**What you are asked to do**
For the listing below, count the lines that contain "none" and report only the number.

**Dataset content**
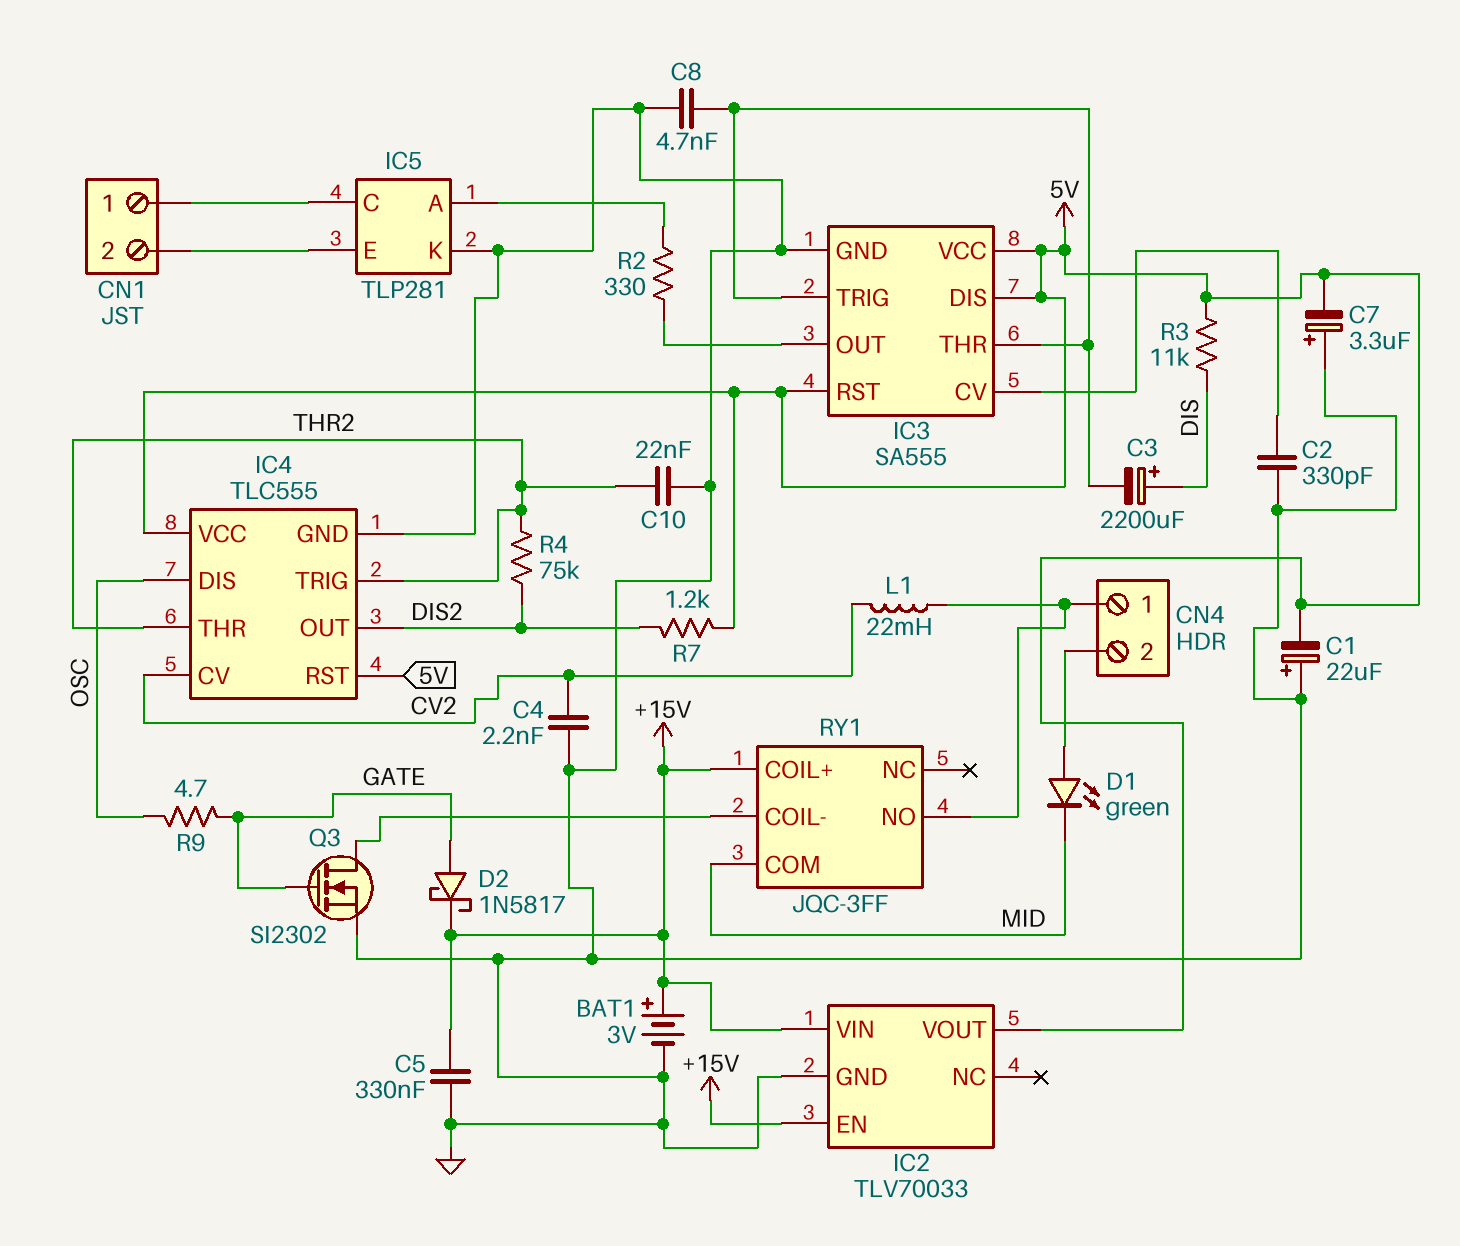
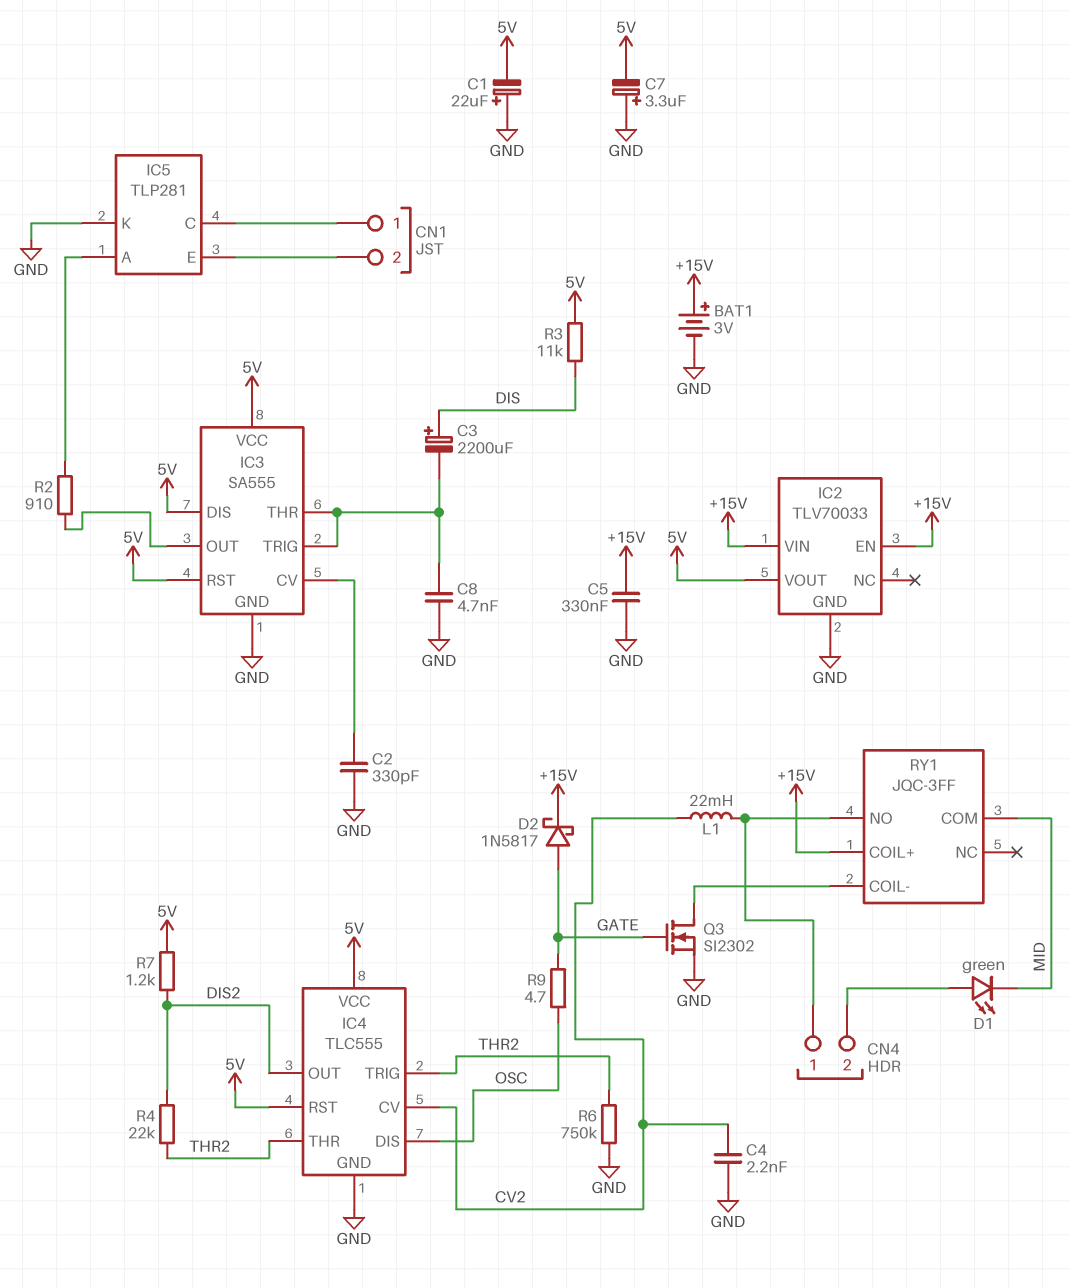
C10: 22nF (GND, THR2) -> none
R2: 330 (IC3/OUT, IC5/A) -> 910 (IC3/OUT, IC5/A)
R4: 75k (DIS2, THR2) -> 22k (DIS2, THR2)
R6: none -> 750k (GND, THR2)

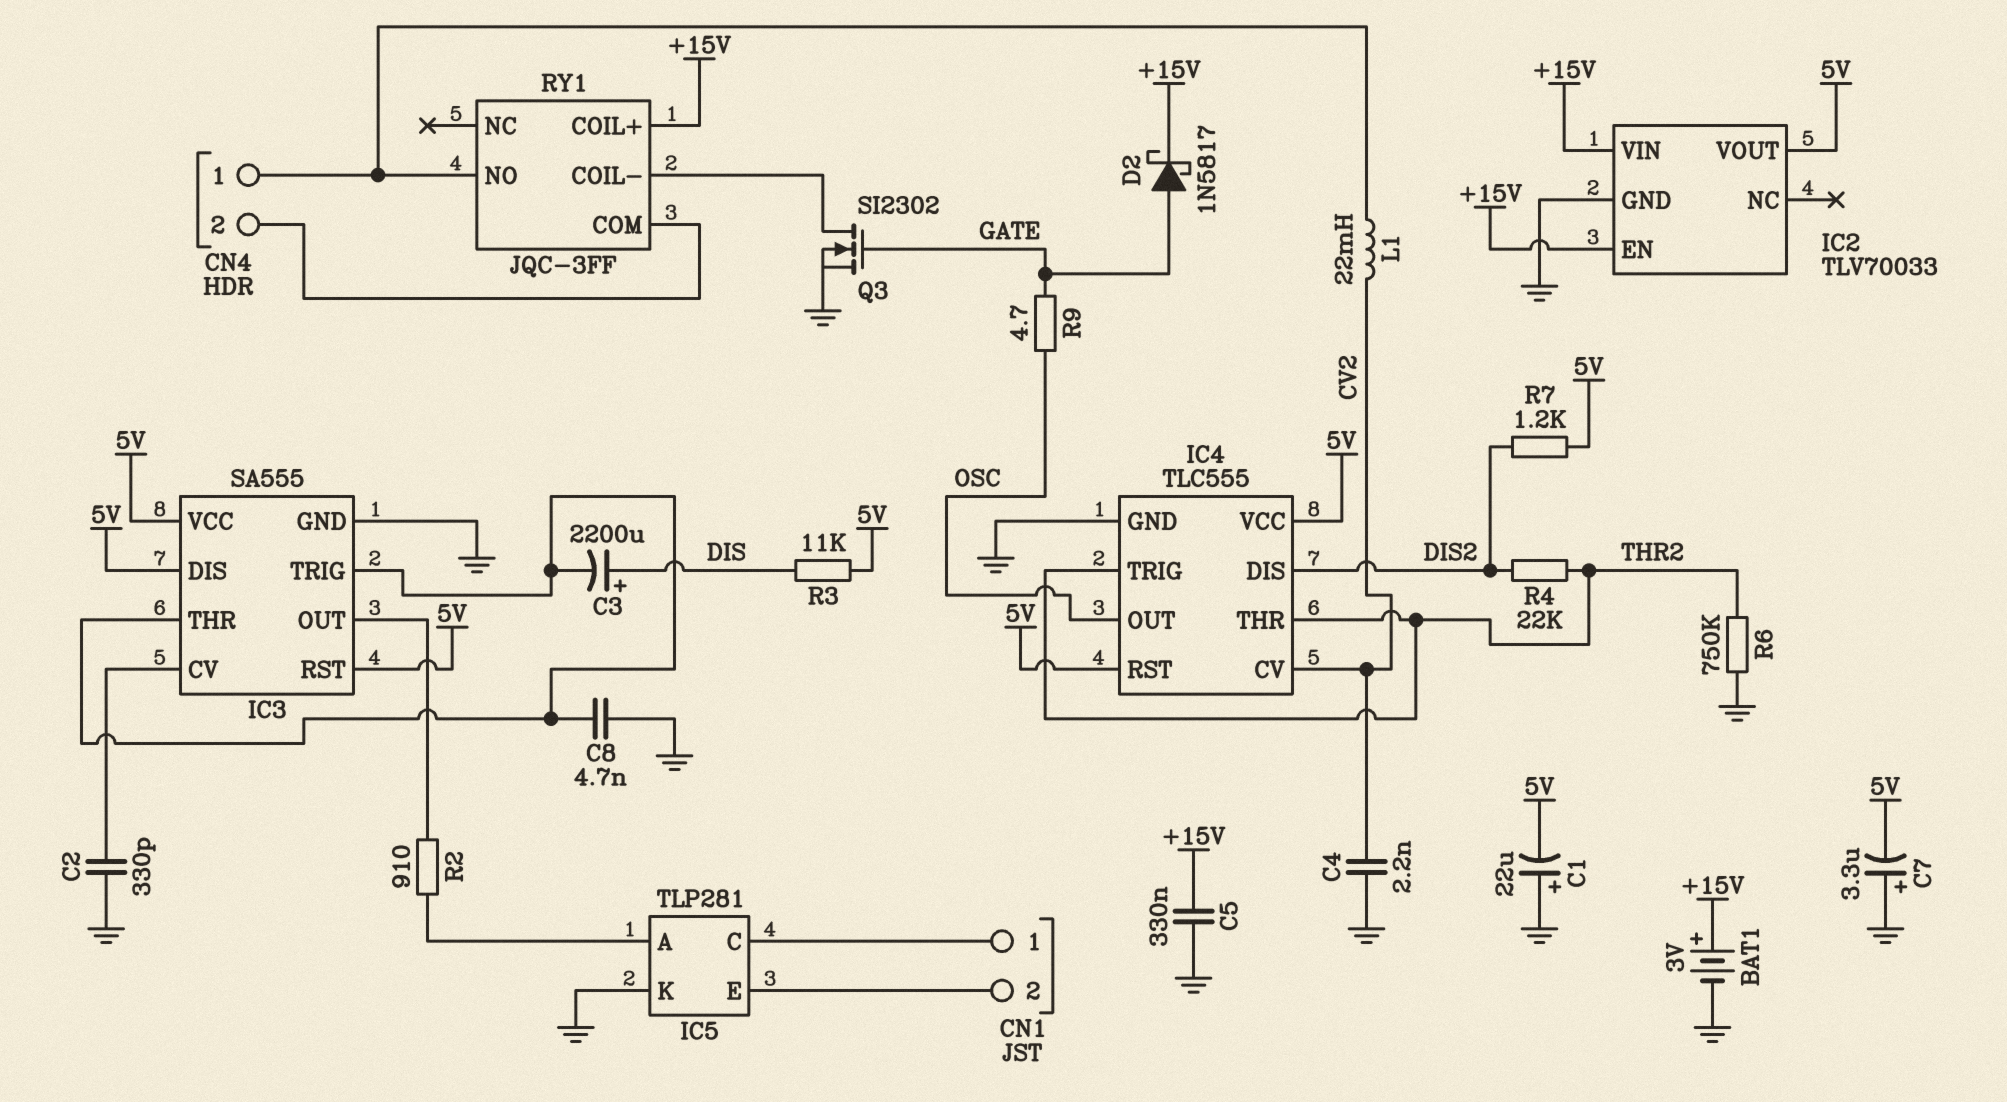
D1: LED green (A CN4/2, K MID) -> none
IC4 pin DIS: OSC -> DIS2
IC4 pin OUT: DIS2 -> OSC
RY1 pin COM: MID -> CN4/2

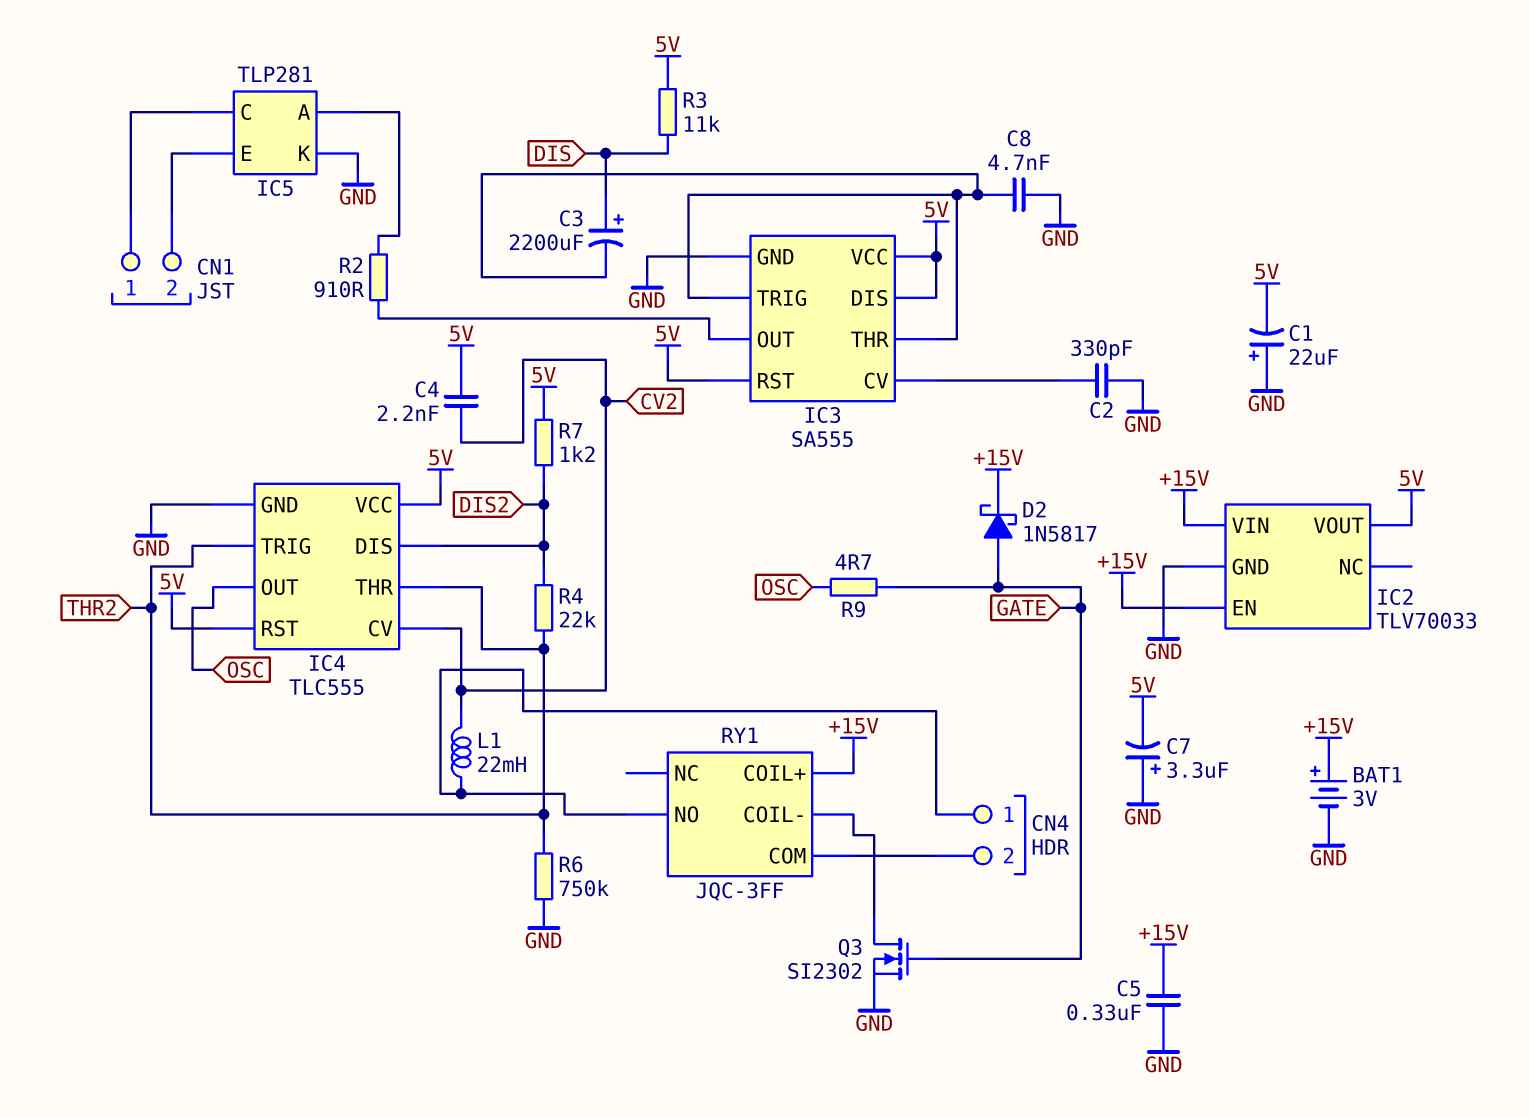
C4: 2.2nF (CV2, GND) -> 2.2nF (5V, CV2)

**Response**
3